Task details – Copy all the entries word for word, but omit the pictures.

Material to process –

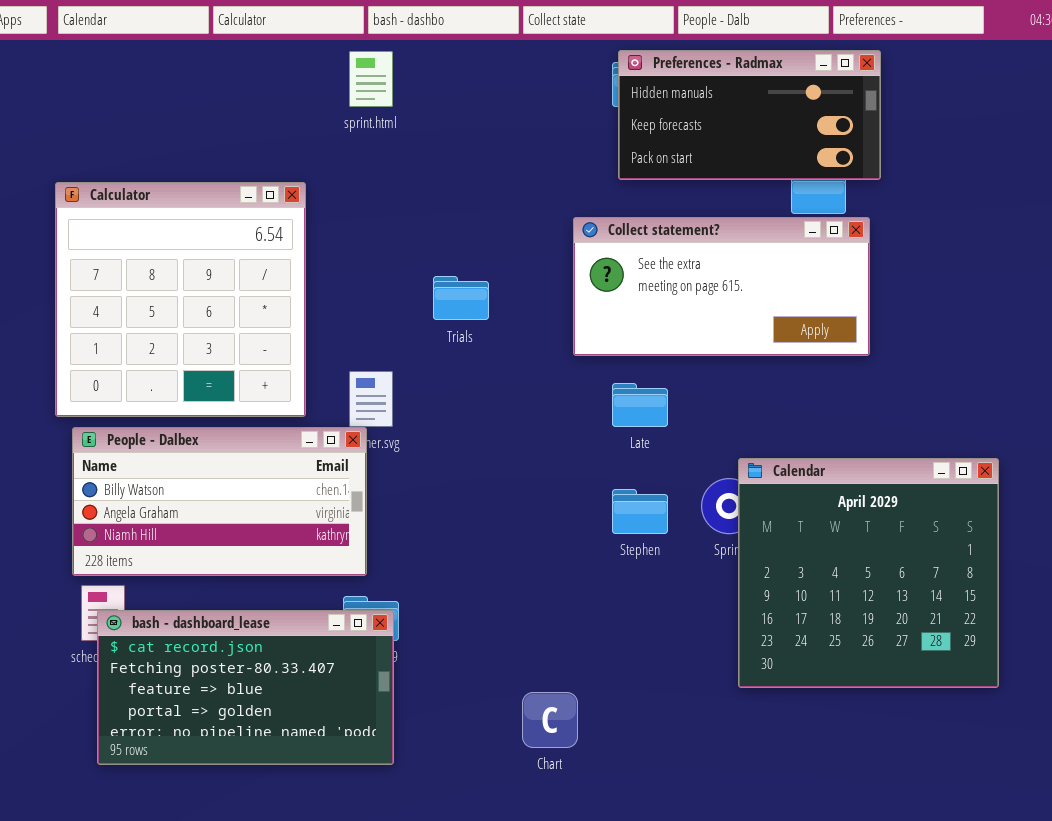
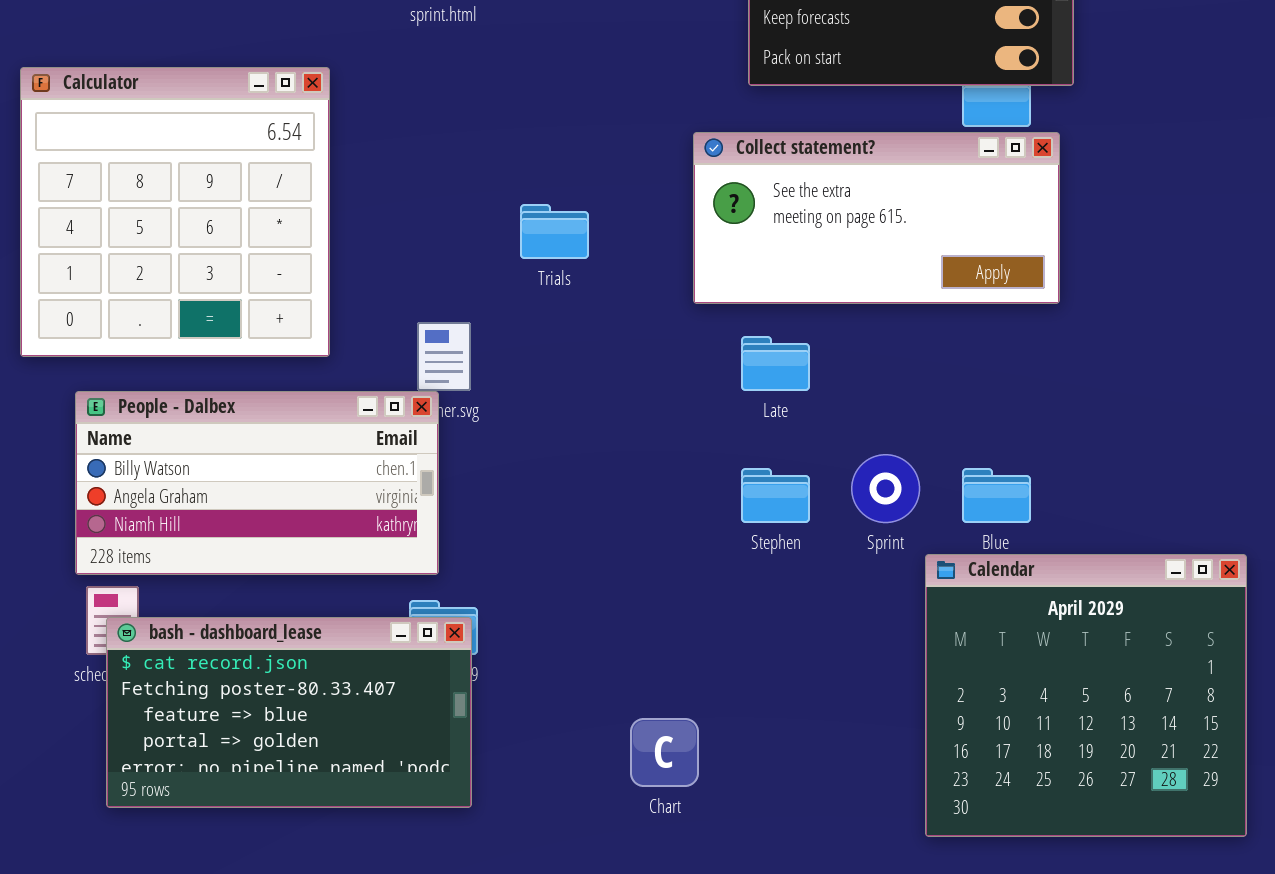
Calculator: [55,182,306,417] -> [20,67,330,357], moved
Calendar: [738,458,999,688] -> [925,554,1247,837], moved

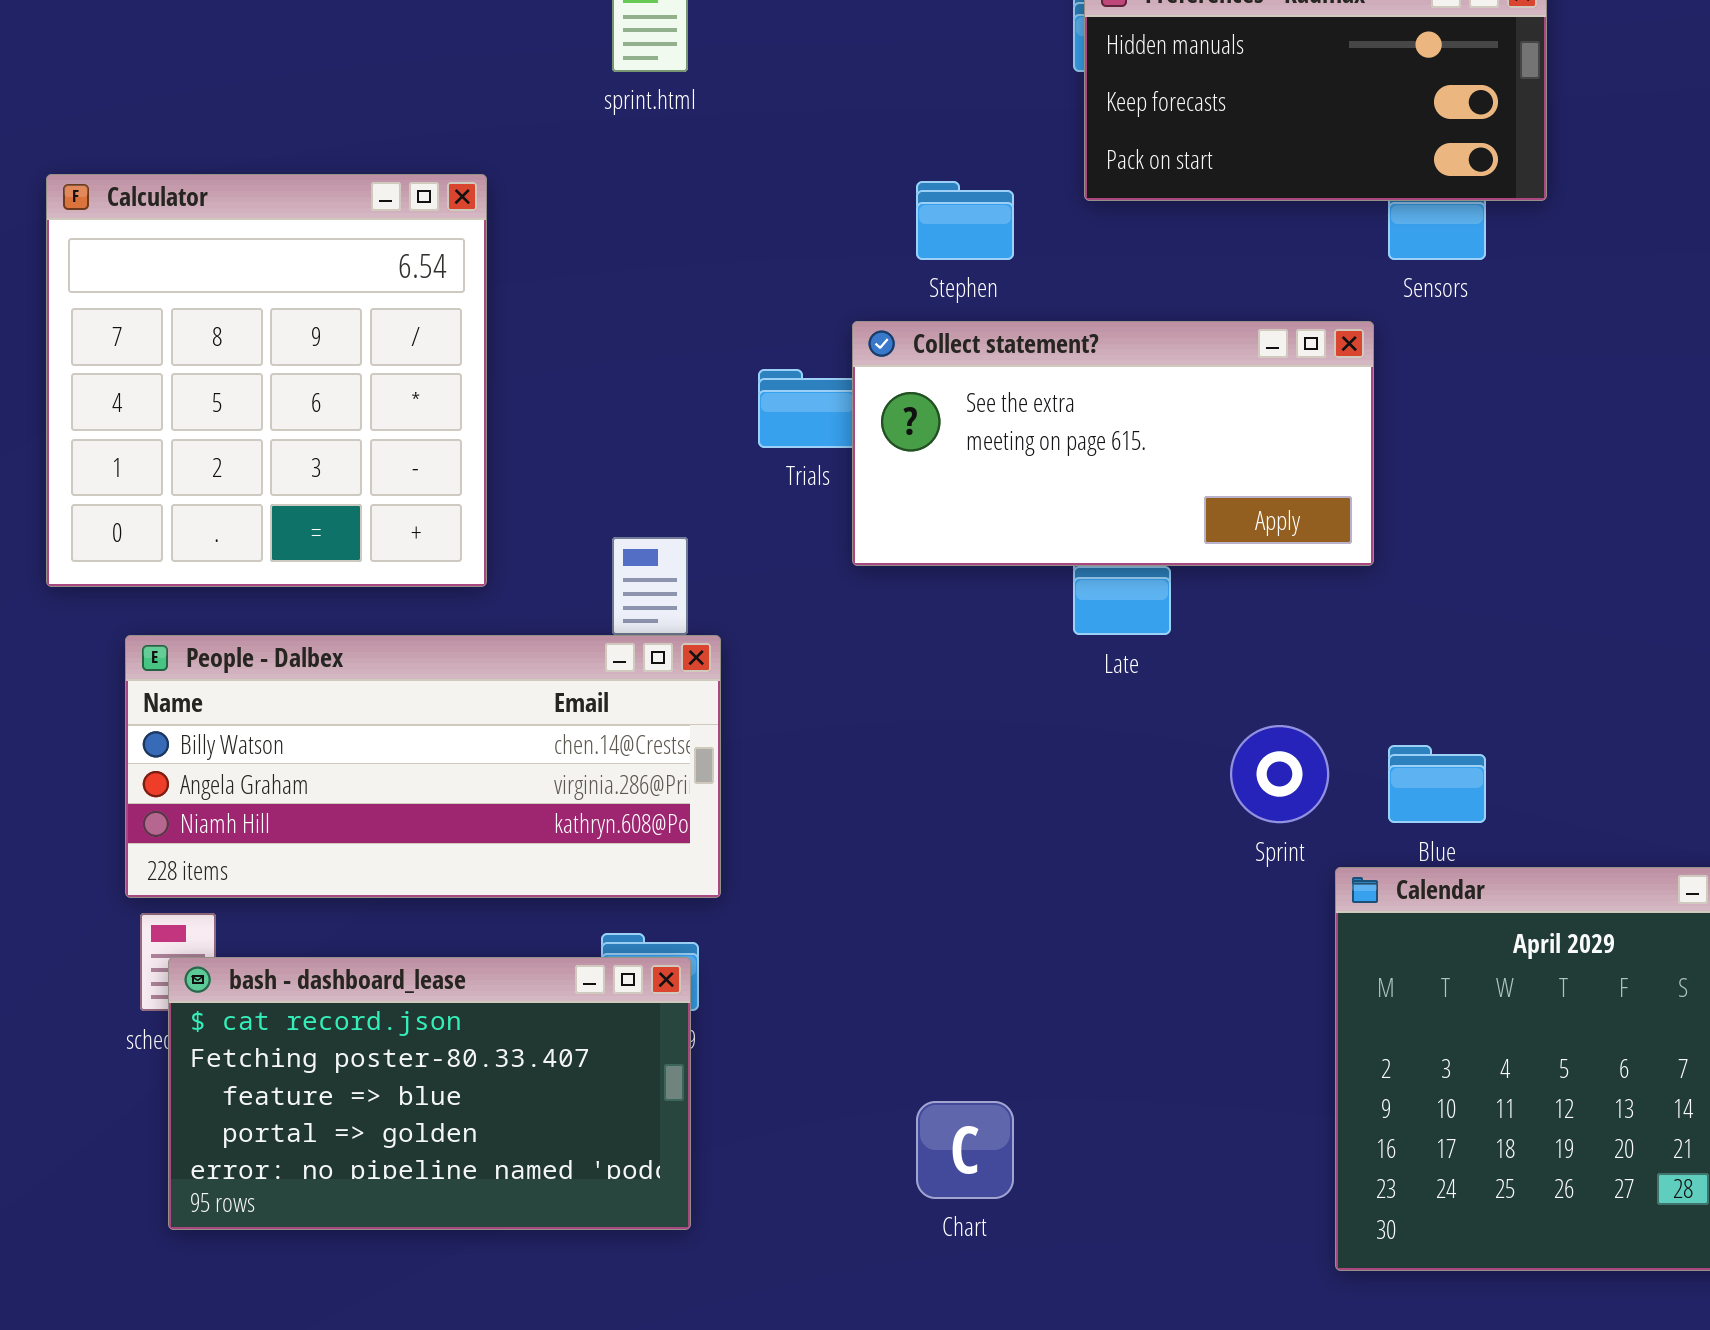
Collect statement?: [693,132,1060,304] -> [852,321,1374,566], moved
People - Dalbex: [75,391,439,575] -> [125,635,721,898], resized
Stephen: [741,468,810,523] -> [916,181,1014,260], moved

Answer section –
Calculator: [55,182,306,417] -> [20,67,330,357], moved
Calendar: [738,458,999,688] -> [925,554,1247,837], moved

Collect statement?: [693,132,1060,304] -> [852,321,1374,566], moved
People - Dalbex: [75,391,439,575] -> [125,635,721,898], resized
Stephen: [741,468,810,523] -> [916,181,1014,260], moved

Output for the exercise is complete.